**Work instruction**
Pictures are not part of the copy; retype all the records below exactly.

[Exercise data]

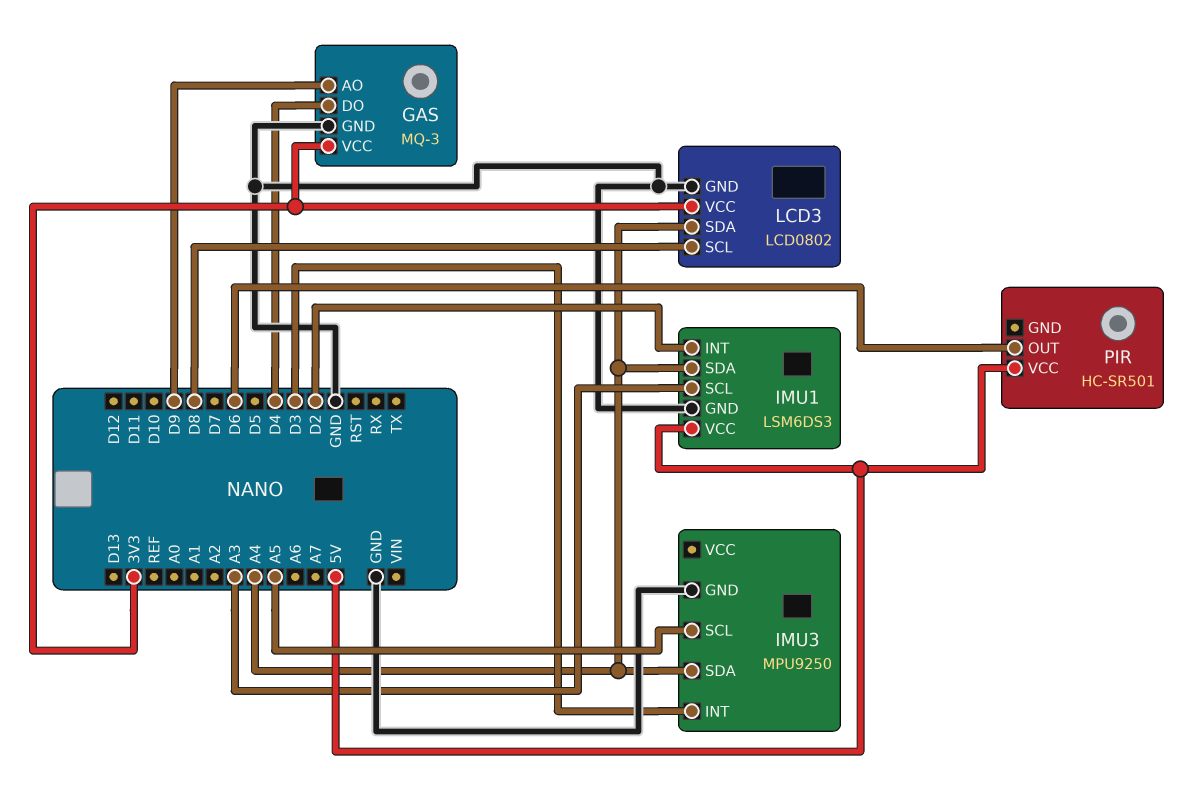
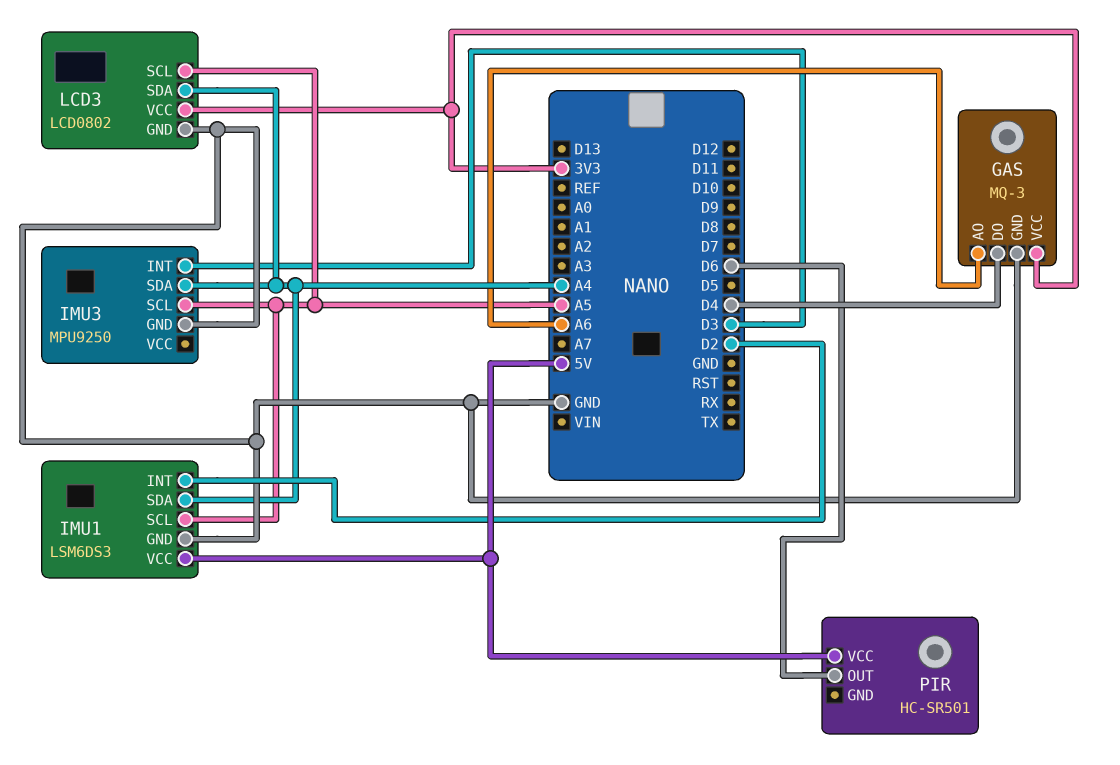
GAS pin AO: D9 -> A6
IMU1 pin SCL: A3 -> A5
LCD3 pin SCL: D8 -> A5

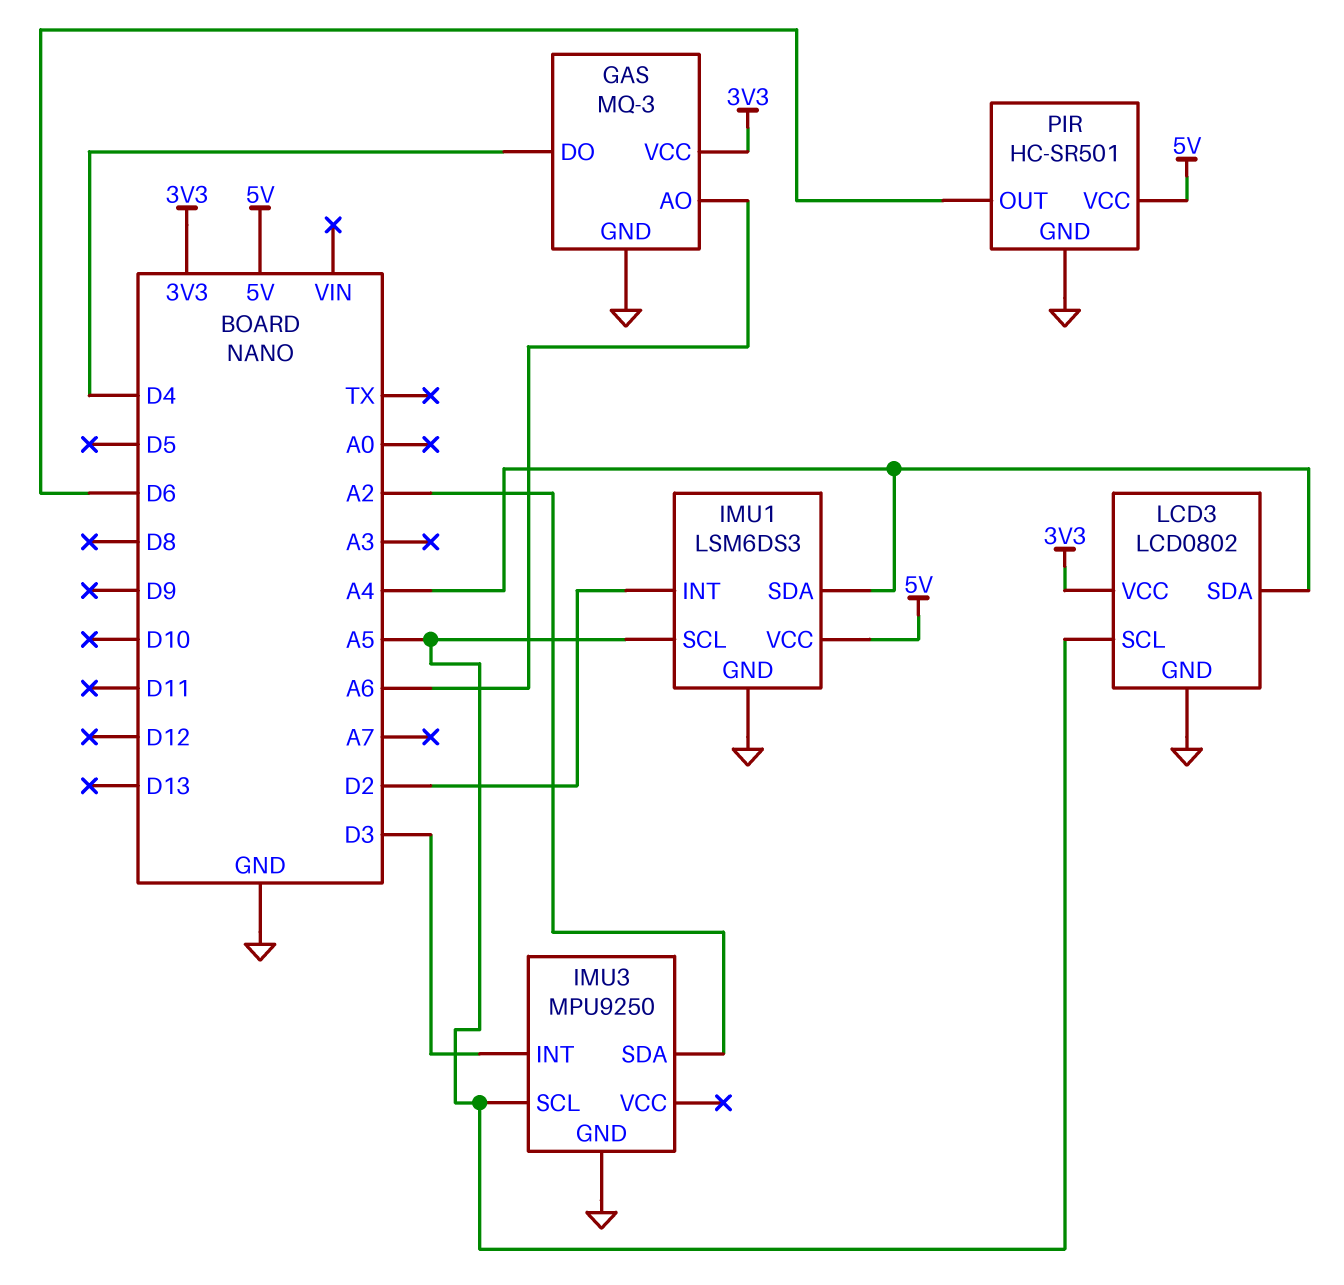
IMU3 pin SDA: A4 -> A2
PIR pin GND: none -> GND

[/Exercise data]

**Answer to this task**
GAS pin AO: D9 -> A6
IMU1 pin SCL: A3 -> A5
LCD3 pin SCL: D8 -> A5

IMU3 pin SDA: A4 -> A2
PIR pin GND: none -> GND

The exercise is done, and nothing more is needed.